■ Try it ■
Work through the listing below, copying each line that carries the word "ECHO".

■ Dataset records ■
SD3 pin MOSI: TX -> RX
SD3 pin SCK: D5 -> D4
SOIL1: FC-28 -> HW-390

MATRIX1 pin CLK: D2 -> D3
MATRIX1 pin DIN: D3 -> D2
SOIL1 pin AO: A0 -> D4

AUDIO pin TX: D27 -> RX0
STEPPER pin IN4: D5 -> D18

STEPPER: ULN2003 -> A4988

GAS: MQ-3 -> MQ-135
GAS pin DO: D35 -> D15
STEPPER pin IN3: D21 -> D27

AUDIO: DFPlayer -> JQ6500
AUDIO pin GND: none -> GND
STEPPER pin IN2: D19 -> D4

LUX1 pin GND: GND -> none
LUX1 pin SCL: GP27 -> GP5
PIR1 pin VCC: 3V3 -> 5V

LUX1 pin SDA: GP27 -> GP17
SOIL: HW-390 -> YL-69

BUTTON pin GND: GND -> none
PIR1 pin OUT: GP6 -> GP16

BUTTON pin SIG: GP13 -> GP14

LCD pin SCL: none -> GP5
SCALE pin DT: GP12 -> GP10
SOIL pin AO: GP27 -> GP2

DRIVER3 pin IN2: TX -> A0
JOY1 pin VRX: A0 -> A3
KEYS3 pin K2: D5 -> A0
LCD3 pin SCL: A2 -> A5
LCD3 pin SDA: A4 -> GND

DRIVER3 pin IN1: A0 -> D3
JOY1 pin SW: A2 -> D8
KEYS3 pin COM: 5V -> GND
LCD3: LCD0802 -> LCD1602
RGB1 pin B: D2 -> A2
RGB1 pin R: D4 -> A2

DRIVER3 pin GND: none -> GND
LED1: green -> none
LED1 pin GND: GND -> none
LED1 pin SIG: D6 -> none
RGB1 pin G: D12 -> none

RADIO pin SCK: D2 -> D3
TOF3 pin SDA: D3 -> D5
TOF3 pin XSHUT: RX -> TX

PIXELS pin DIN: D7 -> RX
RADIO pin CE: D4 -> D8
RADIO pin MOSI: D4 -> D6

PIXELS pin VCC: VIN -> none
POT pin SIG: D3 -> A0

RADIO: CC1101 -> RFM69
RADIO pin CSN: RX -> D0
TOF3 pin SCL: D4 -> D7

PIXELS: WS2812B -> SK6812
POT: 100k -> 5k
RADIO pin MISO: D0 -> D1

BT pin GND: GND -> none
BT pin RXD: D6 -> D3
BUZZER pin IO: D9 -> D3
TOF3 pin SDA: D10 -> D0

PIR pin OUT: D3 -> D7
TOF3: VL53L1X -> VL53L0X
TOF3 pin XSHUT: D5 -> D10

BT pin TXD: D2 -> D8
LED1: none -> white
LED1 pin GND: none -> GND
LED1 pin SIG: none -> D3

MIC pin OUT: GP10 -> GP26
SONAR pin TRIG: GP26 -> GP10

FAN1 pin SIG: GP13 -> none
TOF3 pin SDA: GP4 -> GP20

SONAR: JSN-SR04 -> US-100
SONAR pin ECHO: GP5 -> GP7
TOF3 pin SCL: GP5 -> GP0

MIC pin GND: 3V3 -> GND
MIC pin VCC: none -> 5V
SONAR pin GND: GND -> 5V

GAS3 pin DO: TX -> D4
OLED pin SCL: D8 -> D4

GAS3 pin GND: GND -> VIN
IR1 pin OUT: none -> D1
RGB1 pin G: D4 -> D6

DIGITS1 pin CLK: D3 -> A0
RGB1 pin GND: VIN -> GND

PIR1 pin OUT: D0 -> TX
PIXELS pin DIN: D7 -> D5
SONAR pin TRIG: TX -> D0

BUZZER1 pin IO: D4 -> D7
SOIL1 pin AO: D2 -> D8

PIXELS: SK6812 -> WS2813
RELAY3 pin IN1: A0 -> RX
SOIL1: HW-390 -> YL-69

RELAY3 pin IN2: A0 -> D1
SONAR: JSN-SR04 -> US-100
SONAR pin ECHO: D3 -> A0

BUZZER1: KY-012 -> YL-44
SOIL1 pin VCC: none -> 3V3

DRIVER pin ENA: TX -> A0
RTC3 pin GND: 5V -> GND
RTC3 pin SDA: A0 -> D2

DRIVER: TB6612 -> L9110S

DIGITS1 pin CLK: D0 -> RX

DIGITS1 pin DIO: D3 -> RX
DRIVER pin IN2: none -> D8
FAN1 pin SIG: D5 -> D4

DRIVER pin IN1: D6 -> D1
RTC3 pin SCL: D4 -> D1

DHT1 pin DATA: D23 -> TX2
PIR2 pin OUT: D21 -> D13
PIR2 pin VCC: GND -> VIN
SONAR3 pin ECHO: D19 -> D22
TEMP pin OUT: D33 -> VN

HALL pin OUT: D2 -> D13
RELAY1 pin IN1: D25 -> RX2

■ Response ■
SONAR pin ECHO: GP5 -> GP7
SONAR pin ECHO: D3 -> A0
SONAR3 pin ECHO: D19 -> D22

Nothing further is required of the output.